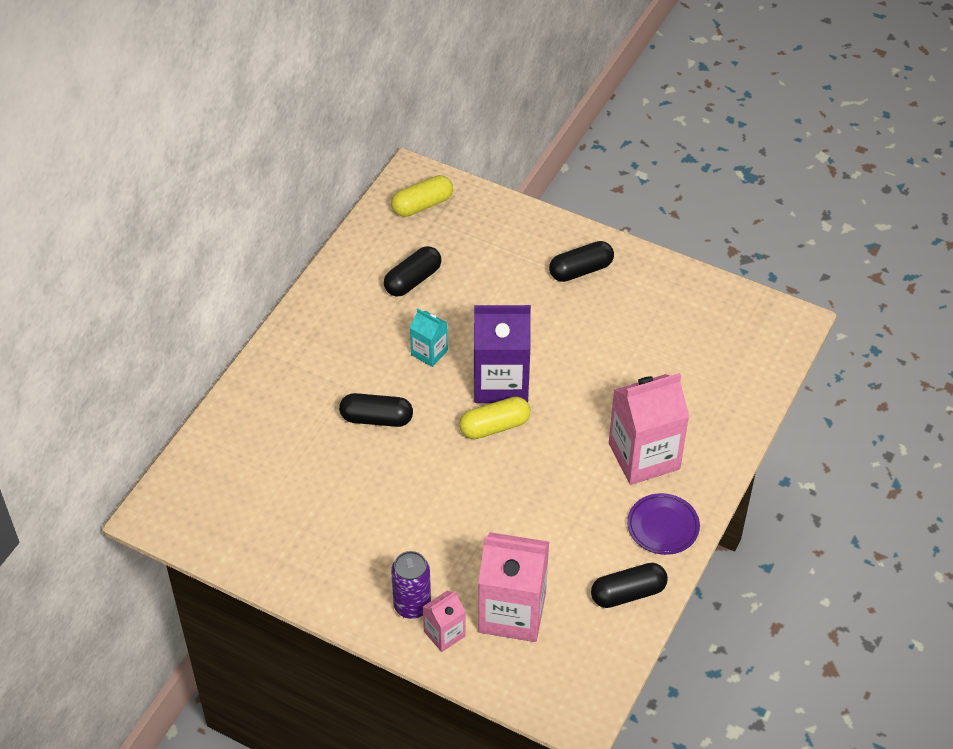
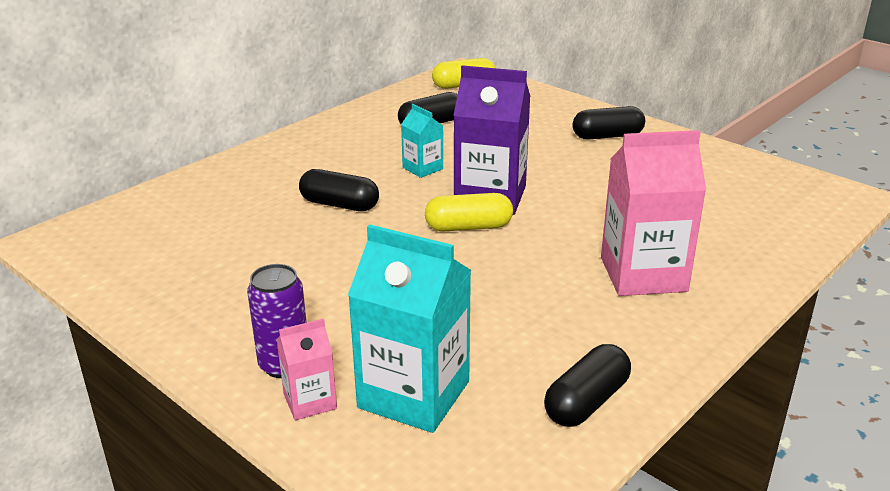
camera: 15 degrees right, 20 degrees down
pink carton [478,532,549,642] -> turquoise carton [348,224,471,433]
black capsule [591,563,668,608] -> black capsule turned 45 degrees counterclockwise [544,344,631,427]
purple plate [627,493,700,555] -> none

...

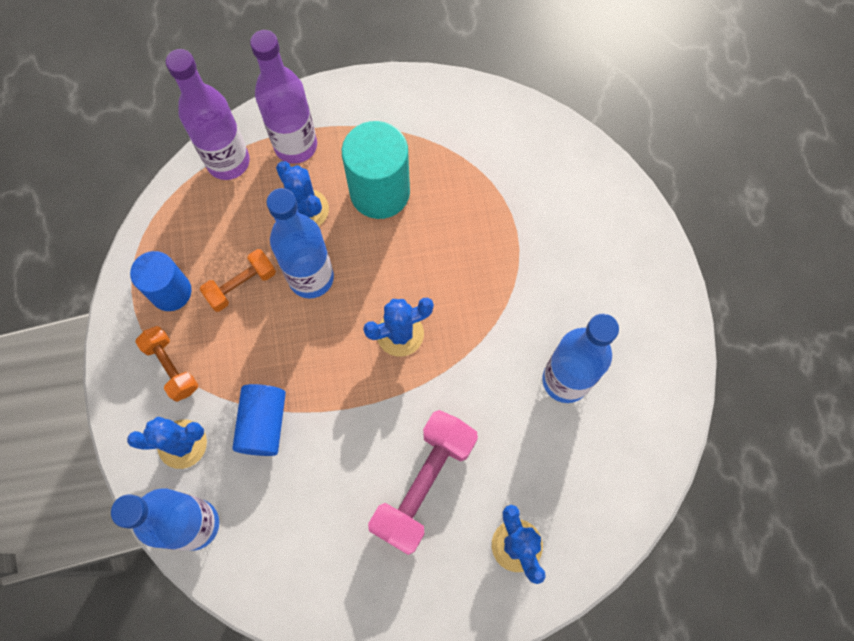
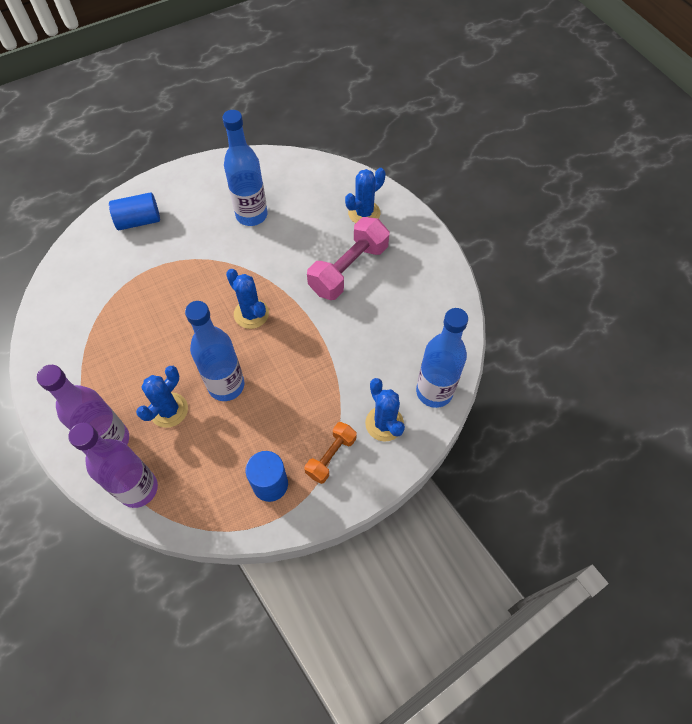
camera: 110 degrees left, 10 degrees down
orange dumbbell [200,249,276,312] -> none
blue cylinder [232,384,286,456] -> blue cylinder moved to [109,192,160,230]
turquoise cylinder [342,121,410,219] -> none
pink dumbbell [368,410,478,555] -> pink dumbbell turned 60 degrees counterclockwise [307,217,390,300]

**Exercise instructions**.
In the material above, find every line with the word "down" and show it.

**Output below**.
camera: 15 degrees right, 20 degrees down
camera: 110 degrees left, 10 degrees down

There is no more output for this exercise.